■ Task goal:
From the first line to the last, print the listing exactly.

════════════════════

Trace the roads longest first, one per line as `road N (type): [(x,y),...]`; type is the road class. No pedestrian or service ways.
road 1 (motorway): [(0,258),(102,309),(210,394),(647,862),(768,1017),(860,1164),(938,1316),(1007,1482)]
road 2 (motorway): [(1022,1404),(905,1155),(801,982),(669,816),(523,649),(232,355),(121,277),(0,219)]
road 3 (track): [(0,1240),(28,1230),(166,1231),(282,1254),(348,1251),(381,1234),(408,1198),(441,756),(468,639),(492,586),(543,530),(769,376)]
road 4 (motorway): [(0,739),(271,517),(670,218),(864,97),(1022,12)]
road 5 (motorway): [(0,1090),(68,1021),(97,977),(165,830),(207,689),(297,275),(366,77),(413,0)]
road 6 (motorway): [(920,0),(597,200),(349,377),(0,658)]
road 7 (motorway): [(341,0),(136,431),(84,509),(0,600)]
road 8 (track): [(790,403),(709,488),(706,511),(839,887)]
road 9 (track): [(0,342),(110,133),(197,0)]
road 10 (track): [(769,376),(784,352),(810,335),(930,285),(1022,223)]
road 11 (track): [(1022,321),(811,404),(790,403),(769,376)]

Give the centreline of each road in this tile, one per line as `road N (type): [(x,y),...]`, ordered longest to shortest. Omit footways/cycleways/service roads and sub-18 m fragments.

════════════════════

■ Finished task:
Trace the roads longest first, one per line as `road N (type): [(x,y),...]`; type is the road class. No pedestrian or service ways.
road 1 (motorway): [(0,258),(102,309),(210,394),(647,862),(768,1017),(860,1164),(938,1316),(1007,1482)]
road 2 (motorway): [(1022,1404),(905,1155),(801,982),(669,816),(523,649),(232,355),(121,277),(0,219)]
road 3 (track): [(0,1240),(28,1230),(166,1231),(282,1254),(348,1251),(381,1234),(408,1198),(441,756),(468,639),(492,586),(543,530),(769,376)]
road 4 (motorway): [(0,739),(271,517),(670,218),(864,97),(1022,12)]
road 5 (motorway): [(0,1090),(68,1021),(97,977),(165,830),(207,689),(297,275),(366,77),(413,0)]
road 6 (motorway): [(920,0),(597,200),(349,377),(0,658)]
road 7 (motorway): [(341,0),(136,431),(84,509),(0,600)]
road 8 (track): [(790,403),(709,488),(706,511),(839,887)]
road 9 (track): [(0,342),(110,133),(197,0)]
road 10 (track): [(769,376),(784,352),(810,335),(930,285),(1022,223)]
road 11 (track): [(1022,321),(811,404),(790,403),(769,376)]

Give the centreline of each road in this tile, one per line as `road N (type): [(x,y),...]`, ordered longest to shortest. Omit footways/cycleways/service roads and sub-18 m fragments.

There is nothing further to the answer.